INSTRUCTIONS TO FOLLOW
Please transcribe the data that follows exactly as given, leaving out every picture.
Start of DATASET
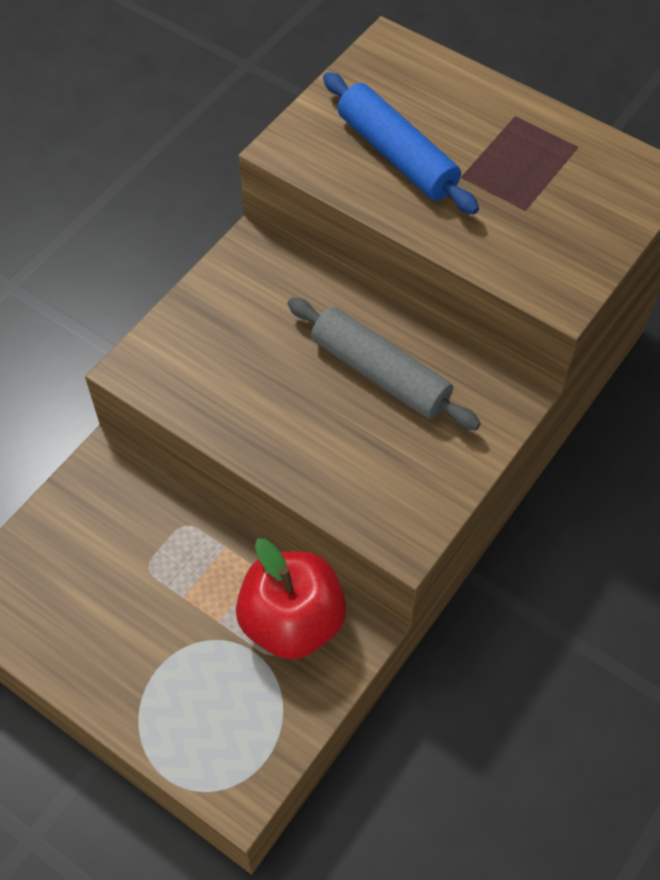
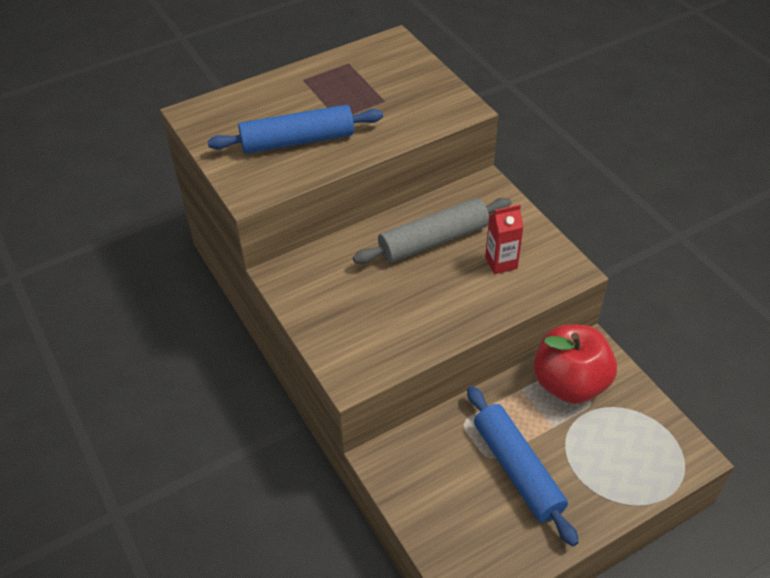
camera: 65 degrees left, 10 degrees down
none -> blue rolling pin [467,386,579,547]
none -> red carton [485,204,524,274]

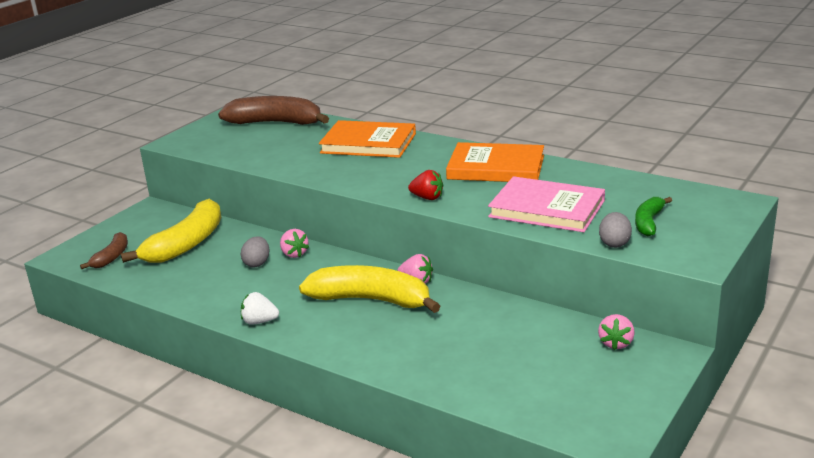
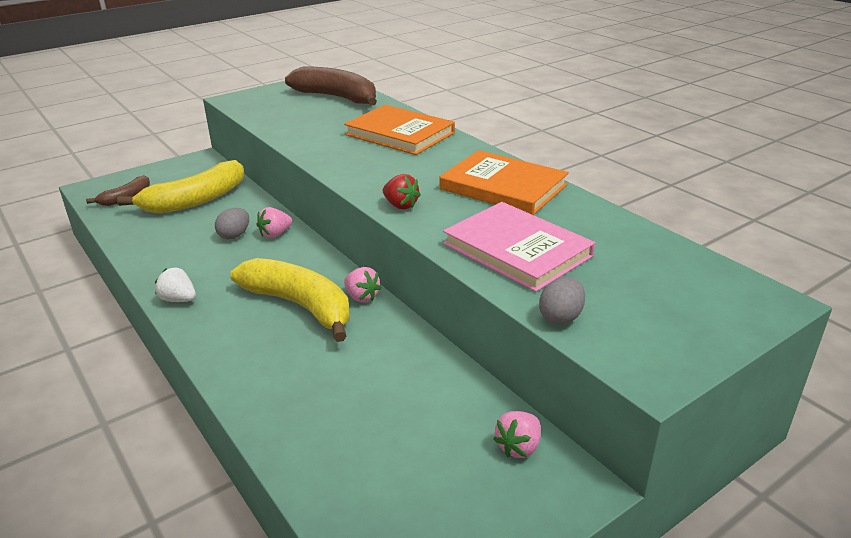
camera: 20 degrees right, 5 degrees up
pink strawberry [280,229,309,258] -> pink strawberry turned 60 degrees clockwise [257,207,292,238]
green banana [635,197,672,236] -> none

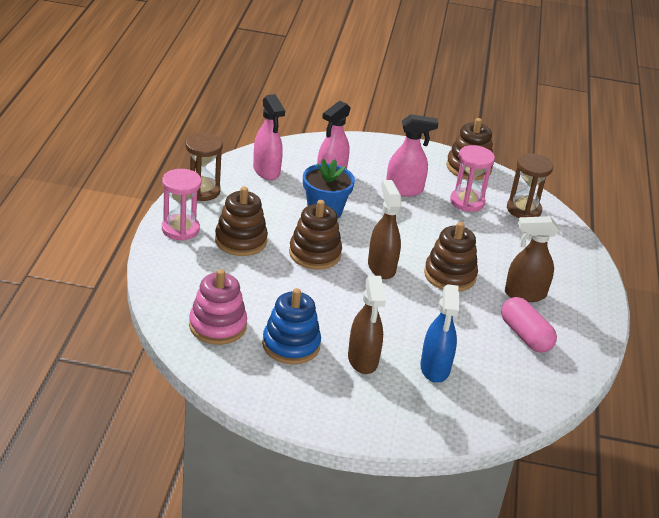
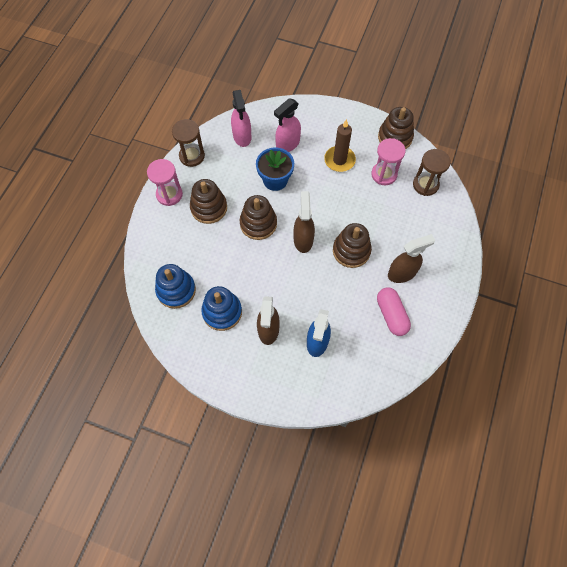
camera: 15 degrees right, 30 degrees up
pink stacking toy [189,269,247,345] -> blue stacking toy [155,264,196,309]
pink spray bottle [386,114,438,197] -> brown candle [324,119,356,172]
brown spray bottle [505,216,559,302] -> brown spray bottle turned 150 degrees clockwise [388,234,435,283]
End of DATASET
ANSWER BOX
camera: 65 degrees left, 10 degrees down
none -> blue rolling pin [467,386,579,547]
none -> red carton [485,204,524,274]

camera: 20 degrees right, 5 degrees up
pink strawberry [280,229,309,258] -> pink strawberry turned 60 degrees clockwise [257,207,292,238]
green banana [635,197,672,236] -> none

camera: 15 degrees right, 30 degrees up
pink stacking toy [189,269,247,345] -> blue stacking toy [155,264,196,309]
pink spray bottle [386,114,438,197] -> brown candle [324,119,356,172]
brown spray bottle [505,216,559,302] -> brown spray bottle turned 150 degrees clockwise [388,234,435,283]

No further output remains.